INPUT MATERIAL:
————

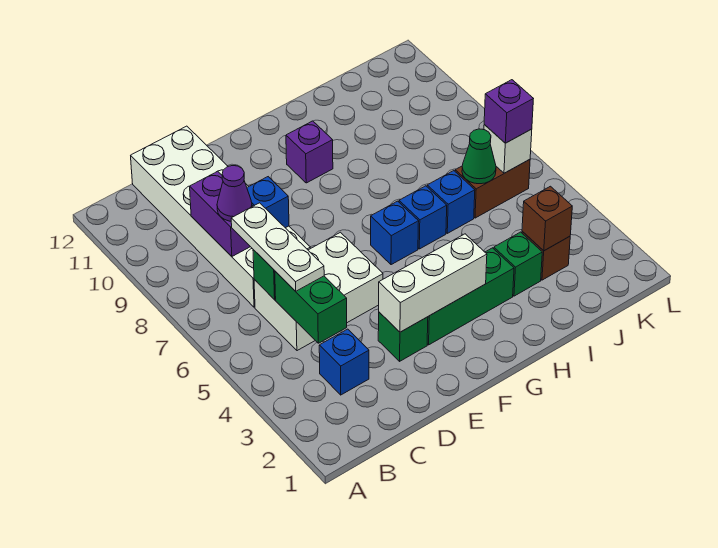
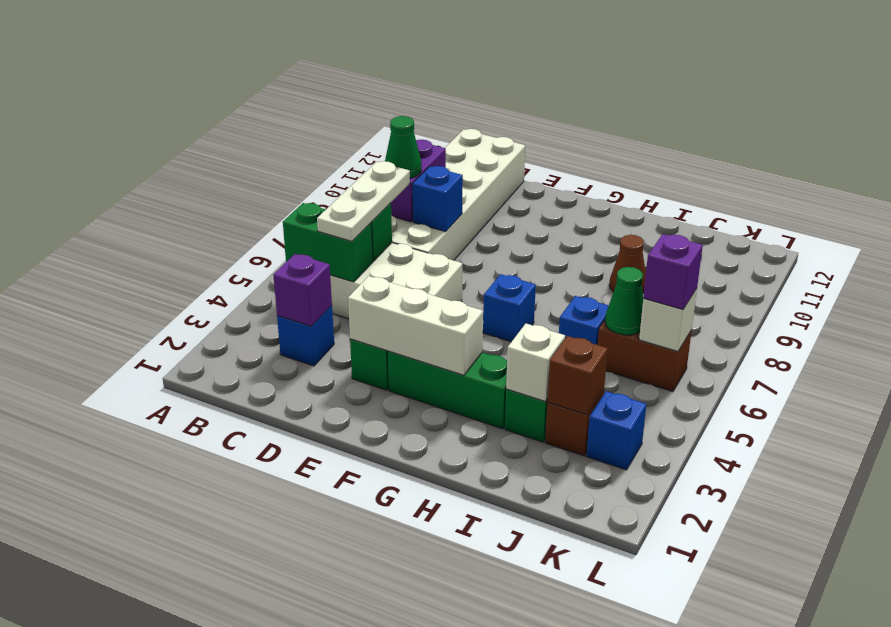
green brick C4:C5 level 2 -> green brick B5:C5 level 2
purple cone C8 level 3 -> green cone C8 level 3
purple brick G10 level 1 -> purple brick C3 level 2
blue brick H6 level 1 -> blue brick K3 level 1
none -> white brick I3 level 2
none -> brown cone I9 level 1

————

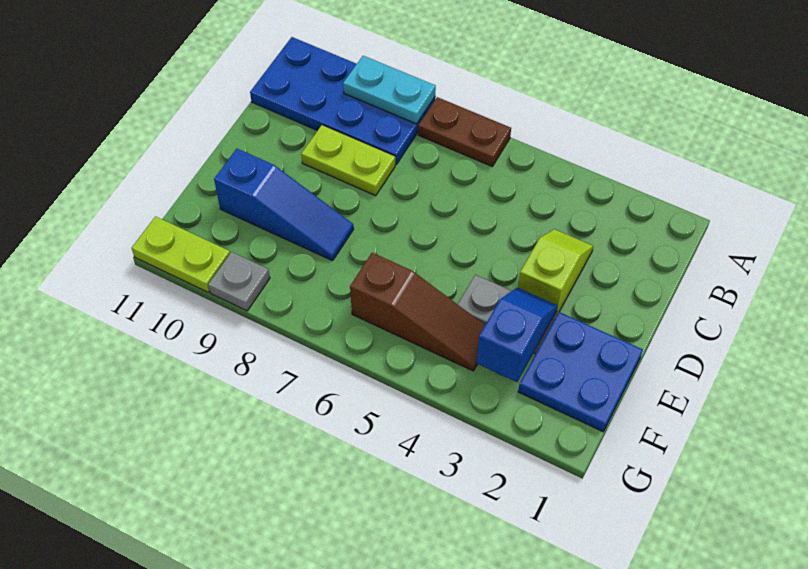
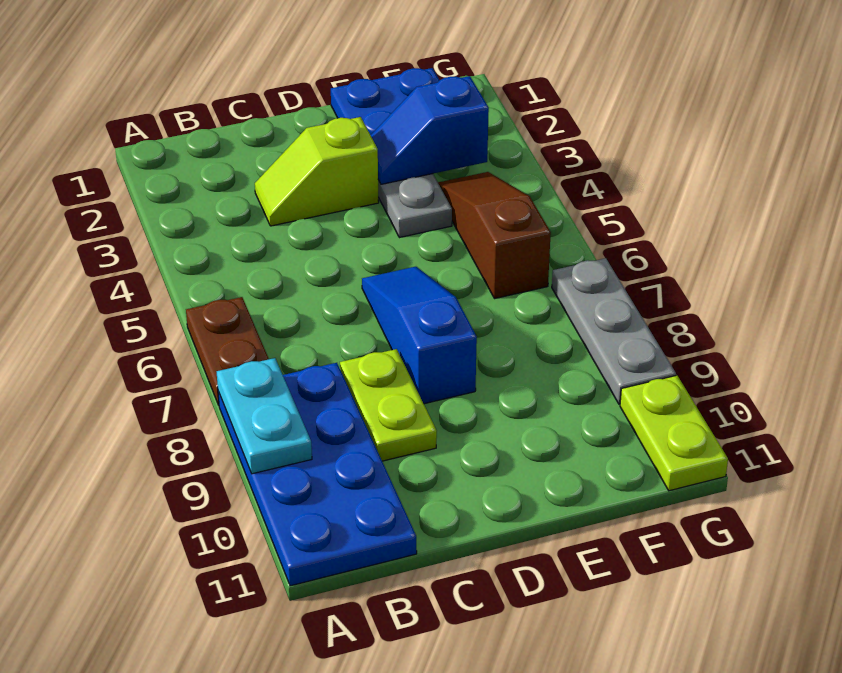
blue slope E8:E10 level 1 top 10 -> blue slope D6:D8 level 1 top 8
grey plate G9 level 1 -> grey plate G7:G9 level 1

————

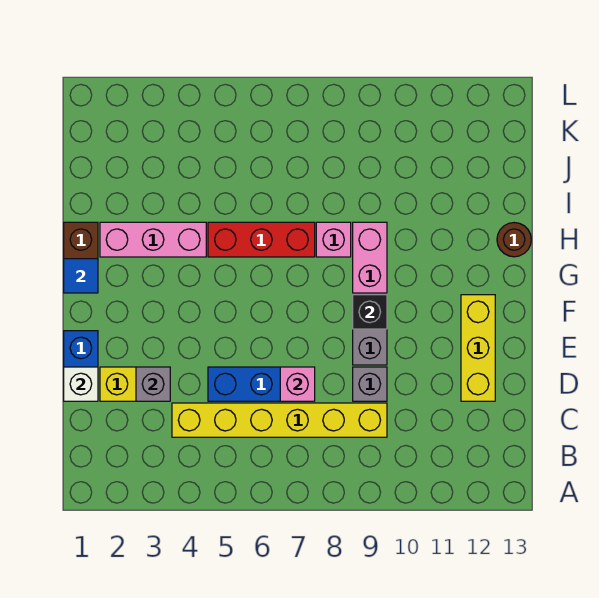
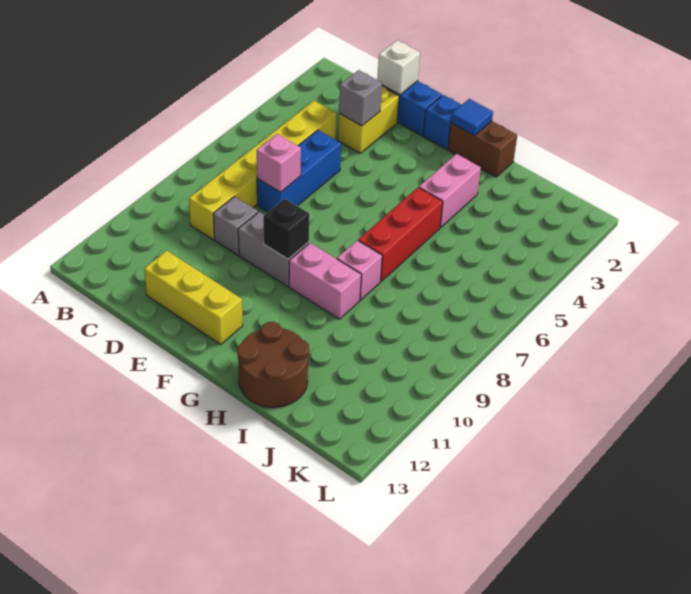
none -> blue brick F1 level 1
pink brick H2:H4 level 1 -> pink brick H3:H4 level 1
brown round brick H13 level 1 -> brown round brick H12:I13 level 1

————

WORK INSTRUCTIONS: The exact lines of the material above starting at the one that contains "purple cone C8" and ending at the one that contains "none -> brown cone I9 level 1" are what to retype; leave out everything else.

EXERCISE SOLUTION:
purple cone C8 level 3 -> green cone C8 level 3
purple brick G10 level 1 -> purple brick C3 level 2
blue brick H6 level 1 -> blue brick K3 level 1
none -> white brick I3 level 2
none -> brown cone I9 level 1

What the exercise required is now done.